● **Task directions**: Give all of the records again precisely, excluding whatever pictures they contain.

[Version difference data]
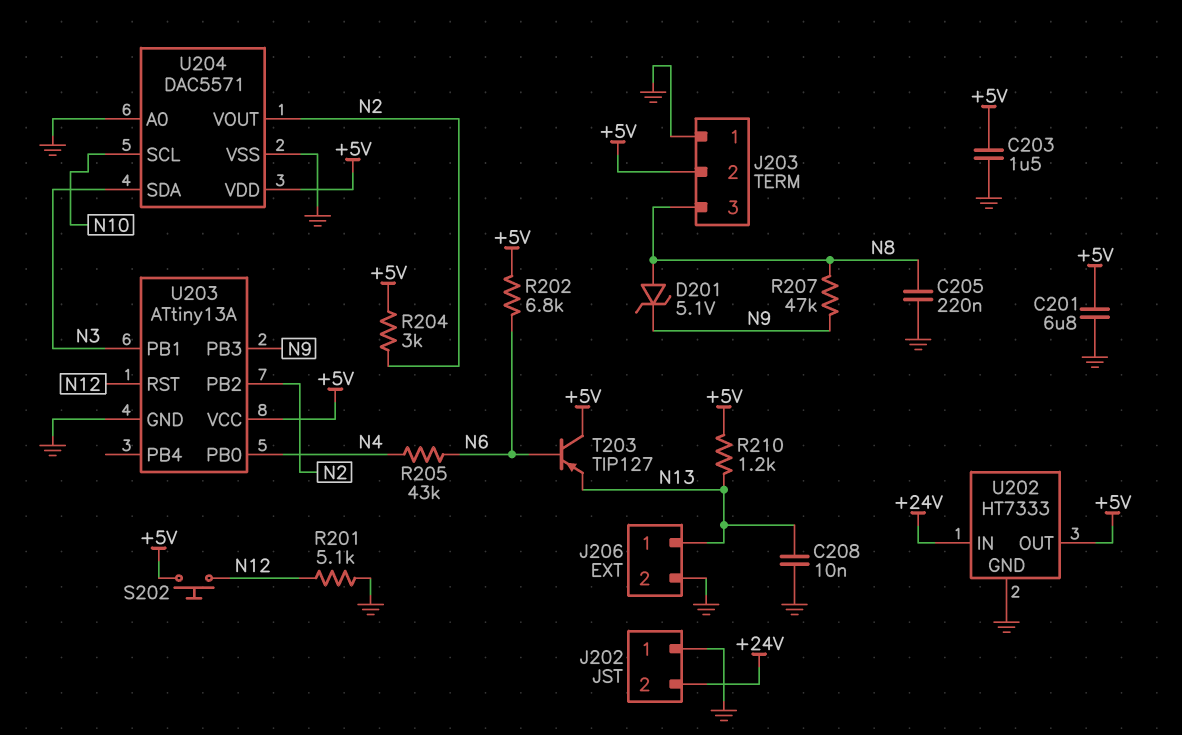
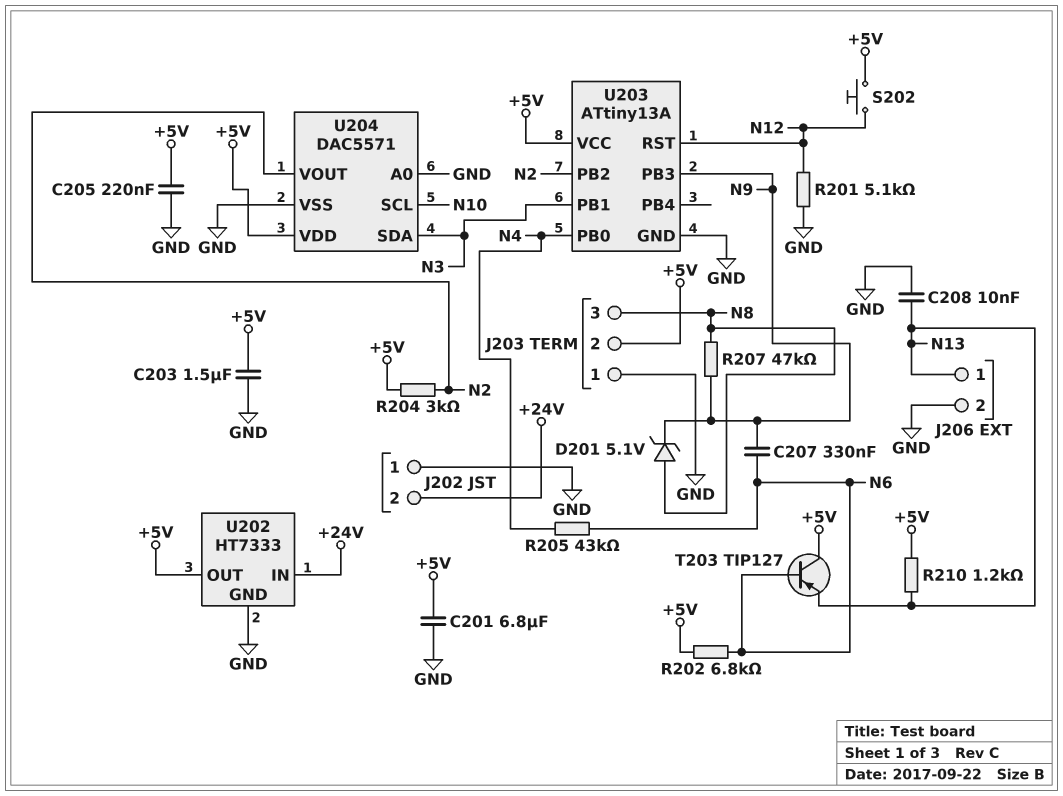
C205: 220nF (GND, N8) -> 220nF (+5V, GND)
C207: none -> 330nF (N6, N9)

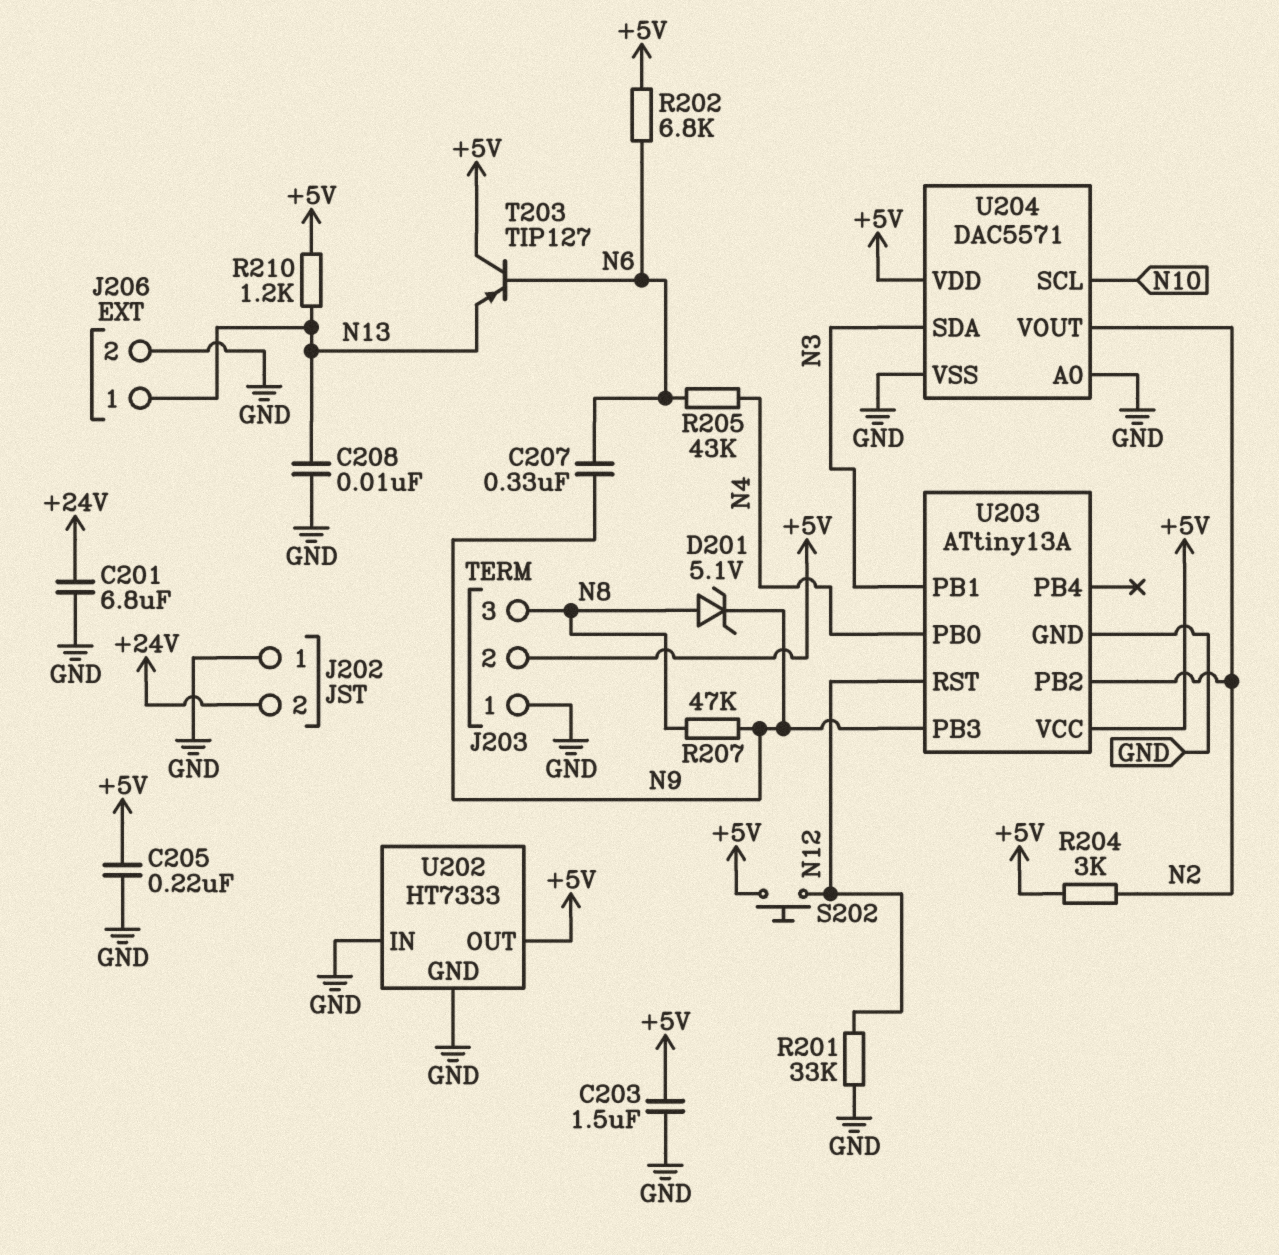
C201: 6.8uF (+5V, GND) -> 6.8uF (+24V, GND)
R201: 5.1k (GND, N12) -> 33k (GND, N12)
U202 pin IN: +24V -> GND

● **Answer for the task**:
C205: 220nF (GND, N8) -> 220nF (+5V, GND)
C207: none -> 330nF (N6, N9)

C201: 6.8uF (+5V, GND) -> 6.8uF (+24V, GND)
R201: 5.1k (GND, N12) -> 33k (GND, N12)
U202 pin IN: +24V -> GND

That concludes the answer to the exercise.